::: DATASET EXTRACT :::

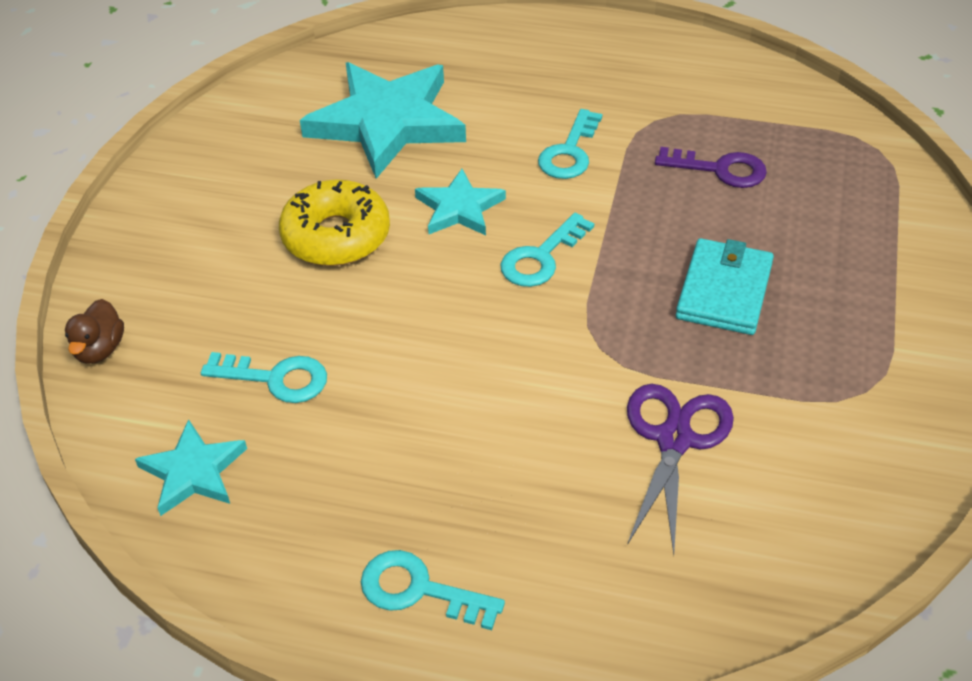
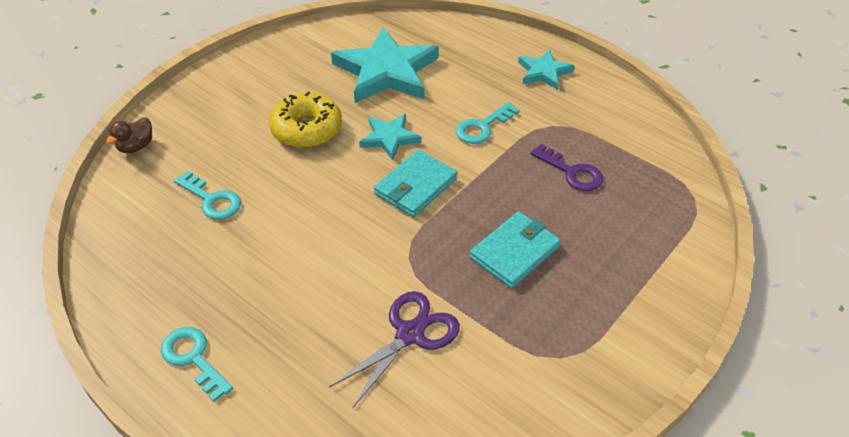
camera: 25 degrees right, 0 degrees up
turquoise star [135,419,247,516] -> turquoise star moved to [518,49,574,90]
turquoise key [500,213,594,287] -> turquoise wallet [374,150,457,217]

:::

● WHAT THE TASK REQUIRES
Without the pictures, retype all of the data above exactly.

● OUTPUT OF THE EXERCISE
camera: 25 degrees right, 0 degrees up
turquoise star [135,419,247,516] -> turquoise star moved to [518,49,574,90]
turquoise key [500,213,594,287] -> turquoise wallet [374,150,457,217]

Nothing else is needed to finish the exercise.